### What is needed
From the listing below, copy only the lines running from the line that contains "RADIO2 pin CE: 4 -> 16" to the line that contains "BUZZER pin IO: D5 -> D6", both included.
- Opening Delimiter -
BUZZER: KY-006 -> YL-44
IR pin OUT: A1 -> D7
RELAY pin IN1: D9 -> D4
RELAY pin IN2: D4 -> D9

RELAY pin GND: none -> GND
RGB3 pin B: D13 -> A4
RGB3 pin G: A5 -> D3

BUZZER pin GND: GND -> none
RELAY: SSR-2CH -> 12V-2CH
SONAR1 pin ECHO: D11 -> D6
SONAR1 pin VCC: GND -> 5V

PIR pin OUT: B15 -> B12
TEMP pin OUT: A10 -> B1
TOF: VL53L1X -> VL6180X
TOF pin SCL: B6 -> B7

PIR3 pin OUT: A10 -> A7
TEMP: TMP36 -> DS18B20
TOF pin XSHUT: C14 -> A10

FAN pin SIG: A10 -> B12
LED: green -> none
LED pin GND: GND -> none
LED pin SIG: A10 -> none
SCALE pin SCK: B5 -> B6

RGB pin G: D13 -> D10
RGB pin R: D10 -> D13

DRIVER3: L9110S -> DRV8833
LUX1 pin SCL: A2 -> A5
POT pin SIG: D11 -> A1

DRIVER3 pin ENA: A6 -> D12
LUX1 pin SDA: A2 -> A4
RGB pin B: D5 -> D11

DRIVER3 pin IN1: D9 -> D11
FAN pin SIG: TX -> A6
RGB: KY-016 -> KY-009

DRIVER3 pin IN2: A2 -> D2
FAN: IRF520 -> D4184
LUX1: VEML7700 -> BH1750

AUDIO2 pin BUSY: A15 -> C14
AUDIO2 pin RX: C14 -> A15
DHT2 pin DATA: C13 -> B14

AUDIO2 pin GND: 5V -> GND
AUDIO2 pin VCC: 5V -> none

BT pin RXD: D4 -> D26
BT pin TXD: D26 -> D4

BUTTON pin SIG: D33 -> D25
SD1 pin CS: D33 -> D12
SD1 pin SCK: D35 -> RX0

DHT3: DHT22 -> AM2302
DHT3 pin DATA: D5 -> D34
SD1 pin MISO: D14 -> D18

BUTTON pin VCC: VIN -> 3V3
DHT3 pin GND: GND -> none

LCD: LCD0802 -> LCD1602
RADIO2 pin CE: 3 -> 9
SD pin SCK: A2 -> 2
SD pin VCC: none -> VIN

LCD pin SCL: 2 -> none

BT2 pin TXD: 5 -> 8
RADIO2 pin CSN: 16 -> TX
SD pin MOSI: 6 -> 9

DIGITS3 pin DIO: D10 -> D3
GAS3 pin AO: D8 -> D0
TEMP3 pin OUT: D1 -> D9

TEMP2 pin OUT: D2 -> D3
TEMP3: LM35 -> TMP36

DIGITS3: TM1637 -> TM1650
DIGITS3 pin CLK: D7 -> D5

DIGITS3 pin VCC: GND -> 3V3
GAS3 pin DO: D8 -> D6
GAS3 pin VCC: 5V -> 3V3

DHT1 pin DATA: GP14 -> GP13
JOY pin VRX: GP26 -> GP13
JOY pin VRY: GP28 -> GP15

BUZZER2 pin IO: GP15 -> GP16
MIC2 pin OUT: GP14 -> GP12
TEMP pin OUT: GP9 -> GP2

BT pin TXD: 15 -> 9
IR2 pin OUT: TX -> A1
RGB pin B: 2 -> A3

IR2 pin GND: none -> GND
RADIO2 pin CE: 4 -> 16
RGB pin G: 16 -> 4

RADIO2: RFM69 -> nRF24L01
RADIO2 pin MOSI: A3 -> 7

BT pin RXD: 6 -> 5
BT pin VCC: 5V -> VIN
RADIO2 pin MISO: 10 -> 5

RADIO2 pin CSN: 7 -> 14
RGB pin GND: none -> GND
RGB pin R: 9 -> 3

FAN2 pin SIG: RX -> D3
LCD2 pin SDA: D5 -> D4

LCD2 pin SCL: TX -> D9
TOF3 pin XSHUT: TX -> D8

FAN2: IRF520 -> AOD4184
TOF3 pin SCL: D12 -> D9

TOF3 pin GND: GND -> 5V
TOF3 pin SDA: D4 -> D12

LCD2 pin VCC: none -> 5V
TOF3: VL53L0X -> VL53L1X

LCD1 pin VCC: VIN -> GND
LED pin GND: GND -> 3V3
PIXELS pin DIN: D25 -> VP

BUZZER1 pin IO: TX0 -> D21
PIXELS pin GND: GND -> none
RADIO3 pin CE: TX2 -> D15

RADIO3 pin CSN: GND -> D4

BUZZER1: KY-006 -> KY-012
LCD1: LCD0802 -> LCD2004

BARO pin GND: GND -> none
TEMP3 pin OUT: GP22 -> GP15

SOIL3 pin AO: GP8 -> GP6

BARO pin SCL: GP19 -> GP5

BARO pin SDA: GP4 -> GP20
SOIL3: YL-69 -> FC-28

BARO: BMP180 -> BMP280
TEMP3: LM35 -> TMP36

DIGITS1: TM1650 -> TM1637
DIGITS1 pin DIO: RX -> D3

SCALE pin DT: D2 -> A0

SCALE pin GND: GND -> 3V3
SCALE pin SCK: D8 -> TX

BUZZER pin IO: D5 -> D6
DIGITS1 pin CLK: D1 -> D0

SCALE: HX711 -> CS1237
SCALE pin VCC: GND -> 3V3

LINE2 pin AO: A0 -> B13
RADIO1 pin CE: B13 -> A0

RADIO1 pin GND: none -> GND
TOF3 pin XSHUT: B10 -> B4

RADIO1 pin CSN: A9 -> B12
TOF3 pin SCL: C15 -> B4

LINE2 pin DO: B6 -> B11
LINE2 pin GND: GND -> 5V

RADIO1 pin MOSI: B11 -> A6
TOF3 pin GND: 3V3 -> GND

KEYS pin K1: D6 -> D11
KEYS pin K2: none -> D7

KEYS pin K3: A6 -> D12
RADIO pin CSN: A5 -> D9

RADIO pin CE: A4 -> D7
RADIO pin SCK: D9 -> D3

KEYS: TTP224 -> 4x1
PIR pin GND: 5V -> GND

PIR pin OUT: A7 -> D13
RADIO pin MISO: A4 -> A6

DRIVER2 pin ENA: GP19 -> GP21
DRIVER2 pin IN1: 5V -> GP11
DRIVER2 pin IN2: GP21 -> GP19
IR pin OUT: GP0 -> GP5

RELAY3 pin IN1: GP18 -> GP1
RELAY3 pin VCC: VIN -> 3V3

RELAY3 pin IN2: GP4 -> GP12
- Closing Delimiter -
### Written solution
RADIO2 pin CE: 4 -> 16
RGB pin G: 16 -> 4

RADIO2: RFM69 -> nRF24L01
RADIO2 pin MOSI: A3 -> 7

BT pin RXD: 6 -> 5
BT pin VCC: 5V -> VIN
RADIO2 pin MISO: 10 -> 5

RADIO2 pin CSN: 7 -> 14
RGB pin GND: none -> GND
RGB pin R: 9 -> 3

FAN2 pin SIG: RX -> D3
LCD2 pin SDA: D5 -> D4

LCD2 pin SCL: TX -> D9
TOF3 pin XSHUT: TX -> D8

FAN2: IRF520 -> AOD4184
TOF3 pin SCL: D12 -> D9

TOF3 pin GND: GND -> 5V
TOF3 pin SDA: D4 -> D12

LCD2 pin VCC: none -> 5V
TOF3: VL53L0X -> VL53L1X

LCD1 pin VCC: VIN -> GND
LED pin GND: GND -> 3V3
PIXELS pin DIN: D25 -> VP

BUZZER1 pin IO: TX0 -> D21
PIXELS pin GND: GND -> none
RADIO3 pin CE: TX2 -> D15

RADIO3 pin CSN: GND -> D4

BUZZER1: KY-006 -> KY-012
LCD1: LCD0802 -> LCD2004

BARO pin GND: GND -> none
TEMP3 pin OUT: GP22 -> GP15

SOIL3 pin AO: GP8 -> GP6

BARO pin SCL: GP19 -> GP5

BARO pin SDA: GP4 -> GP20
SOIL3: YL-69 -> FC-28

BARO: BMP180 -> BMP280
TEMP3: LM35 -> TMP36

DIGITS1: TM1650 -> TM1637
DIGITS1 pin DIO: RX -> D3

SCALE pin DT: D2 -> A0

SCALE pin GND: GND -> 3V3
SCALE pin SCK: D8 -> TX

BUZZER pin IO: D5 -> D6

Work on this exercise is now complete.